**About this exercise:** Each of the entries below is to be written out exactly, and the images skipped.

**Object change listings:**

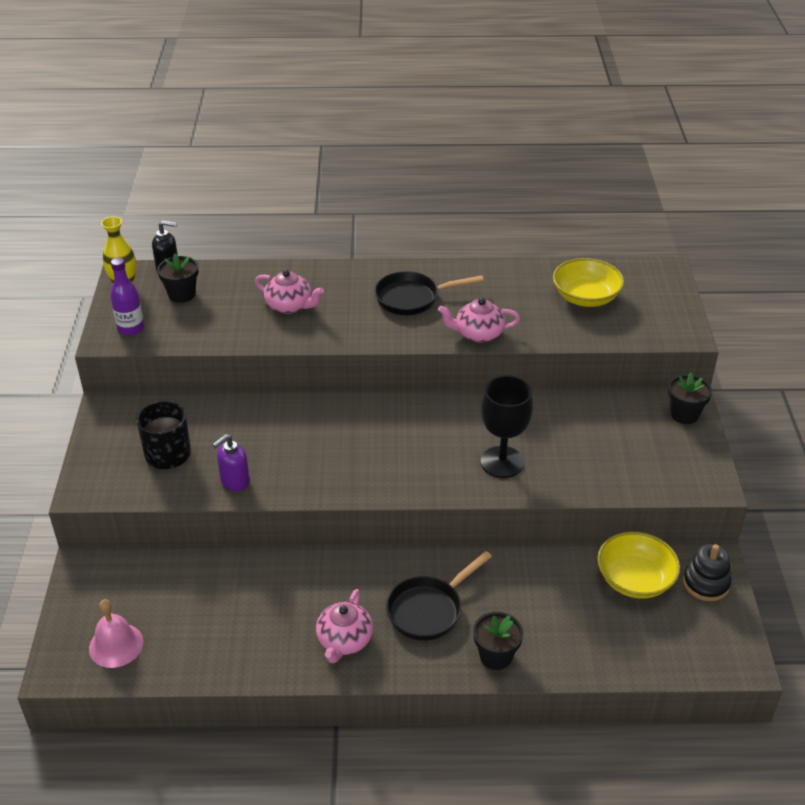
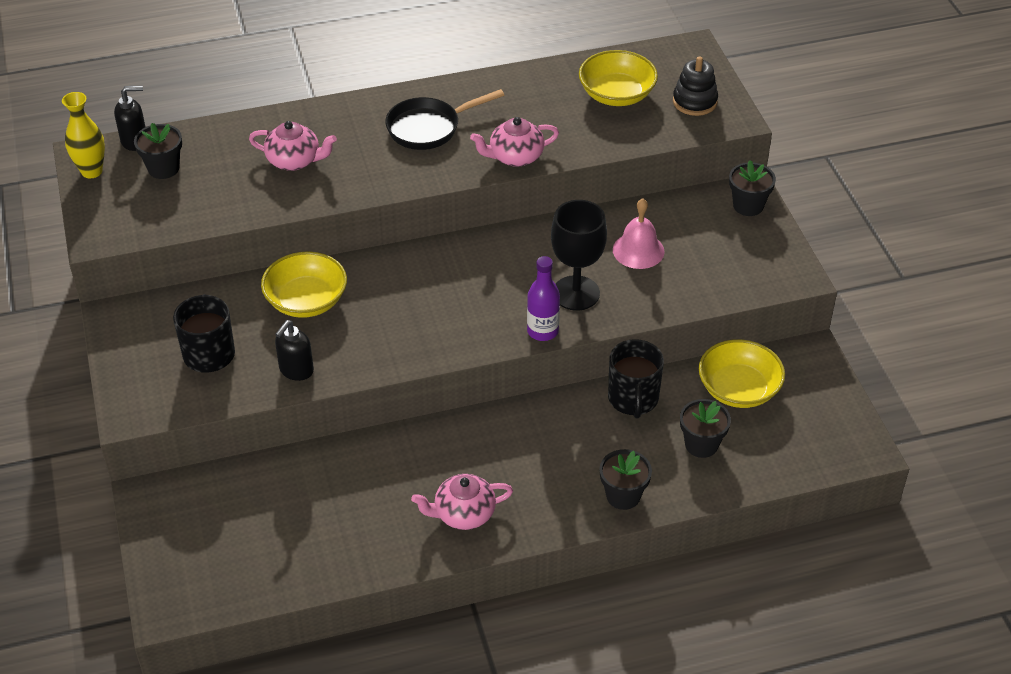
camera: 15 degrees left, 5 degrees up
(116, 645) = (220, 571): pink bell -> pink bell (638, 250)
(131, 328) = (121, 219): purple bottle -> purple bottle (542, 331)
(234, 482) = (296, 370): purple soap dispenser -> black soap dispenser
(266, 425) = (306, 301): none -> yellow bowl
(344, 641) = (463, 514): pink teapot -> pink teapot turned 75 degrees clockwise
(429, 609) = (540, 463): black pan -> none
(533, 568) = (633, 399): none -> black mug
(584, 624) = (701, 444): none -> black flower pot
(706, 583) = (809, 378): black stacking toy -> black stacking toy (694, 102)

**Exercise solution:**
camera: 15 degrees left, 5 degrees up
(116, 645) = (220, 571): pink bell -> pink bell (638, 250)
(131, 328) = (121, 219): purple bottle -> purple bottle (542, 331)
(234, 482) = (296, 370): purple soap dispenser -> black soap dispenser
(266, 425) = (306, 301): none -> yellow bowl
(344, 641) = (463, 514): pink teapot -> pink teapot turned 75 degrees clockwise
(429, 609) = (540, 463): black pan -> none
(533, 568) = (633, 399): none -> black mug
(584, 624) = (701, 444): none -> black flower pot
(706, 583) = (809, 378): black stacking toy -> black stacking toy (694, 102)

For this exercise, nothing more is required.